(DATA EXTRACTS begins)

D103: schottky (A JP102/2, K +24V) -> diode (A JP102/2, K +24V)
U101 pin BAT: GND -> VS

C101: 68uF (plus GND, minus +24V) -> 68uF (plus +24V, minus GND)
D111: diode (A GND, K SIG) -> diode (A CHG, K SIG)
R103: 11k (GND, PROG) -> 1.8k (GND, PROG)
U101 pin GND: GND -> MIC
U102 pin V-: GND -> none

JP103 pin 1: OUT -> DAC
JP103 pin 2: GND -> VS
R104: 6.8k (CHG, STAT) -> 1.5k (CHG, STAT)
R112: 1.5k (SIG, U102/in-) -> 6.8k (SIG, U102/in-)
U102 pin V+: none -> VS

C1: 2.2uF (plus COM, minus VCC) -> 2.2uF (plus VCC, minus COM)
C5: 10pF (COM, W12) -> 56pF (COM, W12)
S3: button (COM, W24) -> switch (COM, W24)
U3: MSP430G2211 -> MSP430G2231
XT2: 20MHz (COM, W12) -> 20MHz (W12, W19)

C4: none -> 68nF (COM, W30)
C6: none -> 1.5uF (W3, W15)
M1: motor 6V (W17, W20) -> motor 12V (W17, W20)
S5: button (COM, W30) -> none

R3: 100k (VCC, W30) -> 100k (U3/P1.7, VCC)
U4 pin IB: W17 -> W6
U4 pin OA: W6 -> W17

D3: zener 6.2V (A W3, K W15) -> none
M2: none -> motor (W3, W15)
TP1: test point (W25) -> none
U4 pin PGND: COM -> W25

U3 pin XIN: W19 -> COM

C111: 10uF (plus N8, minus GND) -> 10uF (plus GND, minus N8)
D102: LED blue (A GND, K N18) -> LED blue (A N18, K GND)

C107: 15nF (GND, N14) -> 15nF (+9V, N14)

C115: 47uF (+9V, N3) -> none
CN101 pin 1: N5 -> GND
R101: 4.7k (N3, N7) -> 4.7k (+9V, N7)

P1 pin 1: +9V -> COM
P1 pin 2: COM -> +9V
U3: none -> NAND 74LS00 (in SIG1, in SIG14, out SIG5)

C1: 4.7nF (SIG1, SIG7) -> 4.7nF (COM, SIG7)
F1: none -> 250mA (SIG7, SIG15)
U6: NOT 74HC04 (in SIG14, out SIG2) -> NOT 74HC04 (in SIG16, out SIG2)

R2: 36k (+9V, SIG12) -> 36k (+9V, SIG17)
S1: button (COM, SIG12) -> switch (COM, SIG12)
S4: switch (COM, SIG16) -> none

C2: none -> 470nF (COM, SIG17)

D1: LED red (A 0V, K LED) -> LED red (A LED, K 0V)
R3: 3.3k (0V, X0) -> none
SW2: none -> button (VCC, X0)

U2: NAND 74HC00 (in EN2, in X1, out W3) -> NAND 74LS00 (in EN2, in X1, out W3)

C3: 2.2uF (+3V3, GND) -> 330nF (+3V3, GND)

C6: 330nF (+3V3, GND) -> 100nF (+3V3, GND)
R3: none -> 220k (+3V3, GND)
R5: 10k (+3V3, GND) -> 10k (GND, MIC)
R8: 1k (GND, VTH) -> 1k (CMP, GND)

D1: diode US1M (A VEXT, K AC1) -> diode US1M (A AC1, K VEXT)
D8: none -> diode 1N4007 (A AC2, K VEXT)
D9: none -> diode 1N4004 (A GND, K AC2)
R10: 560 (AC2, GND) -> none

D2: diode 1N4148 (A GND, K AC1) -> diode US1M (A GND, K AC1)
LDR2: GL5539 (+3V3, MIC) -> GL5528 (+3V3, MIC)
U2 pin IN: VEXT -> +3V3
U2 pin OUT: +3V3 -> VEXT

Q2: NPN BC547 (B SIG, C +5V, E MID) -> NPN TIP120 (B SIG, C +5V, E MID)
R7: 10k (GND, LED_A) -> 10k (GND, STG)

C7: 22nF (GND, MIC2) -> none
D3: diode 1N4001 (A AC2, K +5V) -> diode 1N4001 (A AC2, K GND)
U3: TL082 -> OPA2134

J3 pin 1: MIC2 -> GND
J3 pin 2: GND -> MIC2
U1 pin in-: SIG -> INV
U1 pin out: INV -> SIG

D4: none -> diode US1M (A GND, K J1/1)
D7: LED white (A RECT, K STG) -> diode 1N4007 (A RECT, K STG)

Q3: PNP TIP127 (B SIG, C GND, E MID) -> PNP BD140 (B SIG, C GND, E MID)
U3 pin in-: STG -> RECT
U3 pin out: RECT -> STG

(DATA EXTRACTS ends)

*TASK BRIEF:* Using the listing above, copy exactly the line that contains "C111: 10uF (plus", the line that contains "C1: 4.7nF (SIG1, SIG7) -> 4.7nF (COM, SIG7)", and each line that falls between them.

*WRITTEN SOLUTION:*
C111: 10uF (plus N8, minus GND) -> 10uF (plus GND, minus N8)
D102: LED blue (A GND, K N18) -> LED blue (A N18, K GND)

C107: 15nF (GND, N14) -> 15nF (+9V, N14)

C115: 47uF (+9V, N3) -> none
CN101 pin 1: N5 -> GND
R101: 4.7k (N3, N7) -> 4.7k (+9V, N7)

P1 pin 1: +9V -> COM
P1 pin 2: COM -> +9V
U3: none -> NAND 74LS00 (in SIG1, in SIG14, out SIG5)

C1: 4.7nF (SIG1, SIG7) -> 4.7nF (COM, SIG7)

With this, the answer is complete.